*Work order*.
Word for word, return every record.
*** Exercise data Section Begins ***
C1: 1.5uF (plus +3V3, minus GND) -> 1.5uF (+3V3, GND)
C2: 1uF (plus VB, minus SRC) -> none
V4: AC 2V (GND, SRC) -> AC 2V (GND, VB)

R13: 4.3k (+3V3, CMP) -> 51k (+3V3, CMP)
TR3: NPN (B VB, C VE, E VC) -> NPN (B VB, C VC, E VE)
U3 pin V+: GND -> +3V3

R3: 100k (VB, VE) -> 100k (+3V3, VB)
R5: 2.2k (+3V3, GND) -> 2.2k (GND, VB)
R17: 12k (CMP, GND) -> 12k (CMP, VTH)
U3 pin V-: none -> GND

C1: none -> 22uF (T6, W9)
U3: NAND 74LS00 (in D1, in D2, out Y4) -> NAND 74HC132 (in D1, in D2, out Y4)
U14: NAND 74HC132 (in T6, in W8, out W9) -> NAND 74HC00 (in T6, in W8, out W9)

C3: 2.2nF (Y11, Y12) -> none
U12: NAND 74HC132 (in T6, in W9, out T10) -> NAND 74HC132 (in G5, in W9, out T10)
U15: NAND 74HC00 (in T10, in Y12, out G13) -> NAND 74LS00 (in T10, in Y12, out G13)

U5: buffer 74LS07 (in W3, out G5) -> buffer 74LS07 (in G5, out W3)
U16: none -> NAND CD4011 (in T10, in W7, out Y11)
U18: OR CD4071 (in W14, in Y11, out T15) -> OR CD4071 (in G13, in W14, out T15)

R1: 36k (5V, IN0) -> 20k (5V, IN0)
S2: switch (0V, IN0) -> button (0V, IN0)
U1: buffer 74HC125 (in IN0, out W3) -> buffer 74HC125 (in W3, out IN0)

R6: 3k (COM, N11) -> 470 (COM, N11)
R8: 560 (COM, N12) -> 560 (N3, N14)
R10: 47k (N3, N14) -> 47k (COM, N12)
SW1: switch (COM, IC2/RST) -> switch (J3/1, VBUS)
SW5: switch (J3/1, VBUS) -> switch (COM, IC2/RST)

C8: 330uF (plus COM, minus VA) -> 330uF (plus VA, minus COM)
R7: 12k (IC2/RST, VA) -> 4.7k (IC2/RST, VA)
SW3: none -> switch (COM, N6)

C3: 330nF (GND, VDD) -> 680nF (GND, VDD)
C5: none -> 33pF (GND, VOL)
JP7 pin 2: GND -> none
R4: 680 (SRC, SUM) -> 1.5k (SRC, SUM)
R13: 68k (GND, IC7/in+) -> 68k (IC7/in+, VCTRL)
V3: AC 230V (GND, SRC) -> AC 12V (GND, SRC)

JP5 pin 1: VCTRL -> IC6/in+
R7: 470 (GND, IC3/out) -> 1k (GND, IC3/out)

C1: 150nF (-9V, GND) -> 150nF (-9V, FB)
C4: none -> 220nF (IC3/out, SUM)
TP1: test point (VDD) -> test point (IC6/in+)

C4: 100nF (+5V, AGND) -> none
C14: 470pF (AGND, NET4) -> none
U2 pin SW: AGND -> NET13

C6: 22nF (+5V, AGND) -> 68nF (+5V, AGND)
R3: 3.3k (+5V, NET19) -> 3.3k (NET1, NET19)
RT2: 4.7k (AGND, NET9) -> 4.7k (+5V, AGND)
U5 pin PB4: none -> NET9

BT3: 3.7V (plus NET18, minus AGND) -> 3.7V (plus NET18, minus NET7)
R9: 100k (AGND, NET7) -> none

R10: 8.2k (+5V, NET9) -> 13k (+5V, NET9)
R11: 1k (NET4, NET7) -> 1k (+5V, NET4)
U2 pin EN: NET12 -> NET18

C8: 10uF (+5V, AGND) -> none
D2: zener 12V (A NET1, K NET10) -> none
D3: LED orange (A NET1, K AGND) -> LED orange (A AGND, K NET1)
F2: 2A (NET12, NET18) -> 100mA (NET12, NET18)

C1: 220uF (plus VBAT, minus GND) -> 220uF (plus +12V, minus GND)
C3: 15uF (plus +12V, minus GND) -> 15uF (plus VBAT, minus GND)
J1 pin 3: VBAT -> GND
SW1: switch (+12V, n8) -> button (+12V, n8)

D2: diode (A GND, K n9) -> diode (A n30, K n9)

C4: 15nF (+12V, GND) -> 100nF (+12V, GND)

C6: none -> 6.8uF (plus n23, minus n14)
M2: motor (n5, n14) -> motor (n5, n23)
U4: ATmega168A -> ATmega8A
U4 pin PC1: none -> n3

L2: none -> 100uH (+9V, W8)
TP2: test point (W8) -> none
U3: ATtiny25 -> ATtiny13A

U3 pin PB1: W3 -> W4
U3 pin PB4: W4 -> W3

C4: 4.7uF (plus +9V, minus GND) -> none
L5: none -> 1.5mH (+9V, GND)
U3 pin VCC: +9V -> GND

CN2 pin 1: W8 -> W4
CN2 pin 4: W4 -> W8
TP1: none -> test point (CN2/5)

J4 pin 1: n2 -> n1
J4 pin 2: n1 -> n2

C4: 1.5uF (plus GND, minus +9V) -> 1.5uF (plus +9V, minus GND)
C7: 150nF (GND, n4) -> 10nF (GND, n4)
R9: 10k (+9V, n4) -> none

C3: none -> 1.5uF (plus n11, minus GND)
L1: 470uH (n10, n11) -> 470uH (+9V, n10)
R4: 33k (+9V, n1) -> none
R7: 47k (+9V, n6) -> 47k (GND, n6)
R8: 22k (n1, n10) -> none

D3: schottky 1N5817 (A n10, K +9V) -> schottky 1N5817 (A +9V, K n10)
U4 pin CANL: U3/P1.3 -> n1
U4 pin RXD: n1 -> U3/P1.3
*** Exercise data Section Ends ***
*Output for this exercise*.
C1: 1.5uF (plus +3V3, minus GND) -> 1.5uF (+3V3, GND)
C2: 1uF (plus VB, minus SRC) -> none
V4: AC 2V (GND, SRC) -> AC 2V (GND, VB)

R13: 4.3k (+3V3, CMP) -> 51k (+3V3, CMP)
TR3: NPN (B VB, C VE, E VC) -> NPN (B VB, C VC, E VE)
U3 pin V+: GND -> +3V3

R3: 100k (VB, VE) -> 100k (+3V3, VB)
R5: 2.2k (+3V3, GND) -> 2.2k (GND, VB)
R17: 12k (CMP, GND) -> 12k (CMP, VTH)
U3 pin V-: none -> GND

C1: none -> 22uF (T6, W9)
U3: NAND 74LS00 (in D1, in D2, out Y4) -> NAND 74HC132 (in D1, in D2, out Y4)
U14: NAND 74HC132 (in T6, in W8, out W9) -> NAND 74HC00 (in T6, in W8, out W9)

C3: 2.2nF (Y11, Y12) -> none
U12: NAND 74HC132 (in T6, in W9, out T10) -> NAND 74HC132 (in G5, in W9, out T10)
U15: NAND 74HC00 (in T10, in Y12, out G13) -> NAND 74LS00 (in T10, in Y12, out G13)

U5: buffer 74LS07 (in W3, out G5) -> buffer 74LS07 (in G5, out W3)
U16: none -> NAND CD4011 (in T10, in W7, out Y11)
U18: OR CD4071 (in W14, in Y11, out T15) -> OR CD4071 (in G13, in W14, out T15)

R1: 36k (5V, IN0) -> 20k (5V, IN0)
S2: switch (0V, IN0) -> button (0V, IN0)
U1: buffer 74HC125 (in IN0, out W3) -> buffer 74HC125 (in W3, out IN0)

R6: 3k (COM, N11) -> 470 (COM, N11)
R8: 560 (COM, N12) -> 560 (N3, N14)
R10: 47k (N3, N14) -> 47k (COM, N12)
SW1: switch (COM, IC2/RST) -> switch (J3/1, VBUS)
SW5: switch (J3/1, VBUS) -> switch (COM, IC2/RST)

C8: 330uF (plus COM, minus VA) -> 330uF (plus VA, minus COM)
R7: 12k (IC2/RST, VA) -> 4.7k (IC2/RST, VA)
SW3: none -> switch (COM, N6)

C3: 330nF (GND, VDD) -> 680nF (GND, VDD)
C5: none -> 33pF (GND, VOL)
JP7 pin 2: GND -> none
R4: 680 (SRC, SUM) -> 1.5k (SRC, SUM)
R13: 68k (GND, IC7/in+) -> 68k (IC7/in+, VCTRL)
V3: AC 230V (GND, SRC) -> AC 12V (GND, SRC)

JP5 pin 1: VCTRL -> IC6/in+
R7: 470 (GND, IC3/out) -> 1k (GND, IC3/out)

C1: 150nF (-9V, GND) -> 150nF (-9V, FB)
C4: none -> 220nF (IC3/out, SUM)
TP1: test point (VDD) -> test point (IC6/in+)

C4: 100nF (+5V, AGND) -> none
C14: 470pF (AGND, NET4) -> none
U2 pin SW: AGND -> NET13

C6: 22nF (+5V, AGND) -> 68nF (+5V, AGND)
R3: 3.3k (+5V, NET19) -> 3.3k (NET1, NET19)
RT2: 4.7k (AGND, NET9) -> 4.7k (+5V, AGND)
U5 pin PB4: none -> NET9

BT3: 3.7V (plus NET18, minus AGND) -> 3.7V (plus NET18, minus NET7)
R9: 100k (AGND, NET7) -> none

R10: 8.2k (+5V, NET9) -> 13k (+5V, NET9)
R11: 1k (NET4, NET7) -> 1k (+5V, NET4)
U2 pin EN: NET12 -> NET18

C8: 10uF (+5V, AGND) -> none
D2: zener 12V (A NET1, K NET10) -> none
D3: LED orange (A NET1, K AGND) -> LED orange (A AGND, K NET1)
F2: 2A (NET12, NET18) -> 100mA (NET12, NET18)

C1: 220uF (plus VBAT, minus GND) -> 220uF (plus +12V, minus GND)
C3: 15uF (plus +12V, minus GND) -> 15uF (plus VBAT, minus GND)
J1 pin 3: VBAT -> GND
SW1: switch (+12V, n8) -> button (+12V, n8)

D2: diode (A GND, K n9) -> diode (A n30, K n9)

C4: 15nF (+12V, GND) -> 100nF (+12V, GND)

C6: none -> 6.8uF (plus n23, minus n14)
M2: motor (n5, n14) -> motor (n5, n23)
U4: ATmega168A -> ATmega8A
U4 pin PC1: none -> n3

L2: none -> 100uH (+9V, W8)
TP2: test point (W8) -> none
U3: ATtiny25 -> ATtiny13A

U3 pin PB1: W3 -> W4
U3 pin PB4: W4 -> W3

C4: 4.7uF (plus +9V, minus GND) -> none
L5: none -> 1.5mH (+9V, GND)
U3 pin VCC: +9V -> GND

CN2 pin 1: W8 -> W4
CN2 pin 4: W4 -> W8
TP1: none -> test point (CN2/5)

J4 pin 1: n2 -> n1
J4 pin 2: n1 -> n2

C4: 1.5uF (plus GND, minus +9V) -> 1.5uF (plus +9V, minus GND)
C7: 150nF (GND, n4) -> 10nF (GND, n4)
R9: 10k (+9V, n4) -> none

C3: none -> 1.5uF (plus n11, minus GND)
L1: 470uH (n10, n11) -> 470uH (+9V, n10)
R4: 33k (+9V, n1) -> none
R7: 47k (+9V, n6) -> 47k (GND, n6)
R8: 22k (n1, n10) -> none

D3: schottky 1N5817 (A n10, K +9V) -> schottky 1N5817 (A +9V, K n10)
U4 pin CANL: U3/P1.3 -> n1
U4 pin RXD: n1 -> U3/P1.3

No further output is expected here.